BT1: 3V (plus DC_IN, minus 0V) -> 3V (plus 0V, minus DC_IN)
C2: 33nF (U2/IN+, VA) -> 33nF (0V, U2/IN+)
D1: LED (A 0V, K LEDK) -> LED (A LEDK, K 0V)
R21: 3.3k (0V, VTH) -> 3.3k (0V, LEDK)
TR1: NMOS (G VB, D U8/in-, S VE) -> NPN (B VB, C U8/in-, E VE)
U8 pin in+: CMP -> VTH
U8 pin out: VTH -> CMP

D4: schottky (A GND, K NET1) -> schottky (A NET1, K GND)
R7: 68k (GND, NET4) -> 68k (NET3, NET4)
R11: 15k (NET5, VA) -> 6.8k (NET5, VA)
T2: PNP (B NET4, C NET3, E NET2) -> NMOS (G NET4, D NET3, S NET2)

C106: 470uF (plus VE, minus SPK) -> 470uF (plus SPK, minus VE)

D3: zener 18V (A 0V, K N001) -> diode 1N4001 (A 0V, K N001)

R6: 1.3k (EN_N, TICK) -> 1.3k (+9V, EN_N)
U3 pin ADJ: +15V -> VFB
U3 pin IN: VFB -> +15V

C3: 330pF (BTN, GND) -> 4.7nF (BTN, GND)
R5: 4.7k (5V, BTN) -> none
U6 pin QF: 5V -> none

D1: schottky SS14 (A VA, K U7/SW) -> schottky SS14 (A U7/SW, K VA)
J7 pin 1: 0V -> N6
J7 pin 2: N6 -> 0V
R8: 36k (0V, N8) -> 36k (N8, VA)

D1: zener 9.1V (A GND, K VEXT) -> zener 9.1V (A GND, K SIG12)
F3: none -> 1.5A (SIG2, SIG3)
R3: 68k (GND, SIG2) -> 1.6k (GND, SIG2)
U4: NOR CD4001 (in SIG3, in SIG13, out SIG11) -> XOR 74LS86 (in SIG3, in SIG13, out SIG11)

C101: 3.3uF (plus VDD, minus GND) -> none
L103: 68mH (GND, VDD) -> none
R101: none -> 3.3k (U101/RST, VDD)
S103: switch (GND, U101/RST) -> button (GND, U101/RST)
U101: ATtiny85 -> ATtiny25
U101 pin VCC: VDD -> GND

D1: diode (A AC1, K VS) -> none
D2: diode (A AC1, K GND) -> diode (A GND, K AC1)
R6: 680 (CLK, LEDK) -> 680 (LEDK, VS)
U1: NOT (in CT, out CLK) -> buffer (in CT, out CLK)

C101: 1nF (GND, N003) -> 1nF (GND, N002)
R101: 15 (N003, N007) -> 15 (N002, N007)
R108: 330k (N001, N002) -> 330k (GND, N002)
☆ ☆ ☆ ☆
Exercise goal: Tally the lines in the records above that contain the word "plus", and give only that number.

Task answer: 3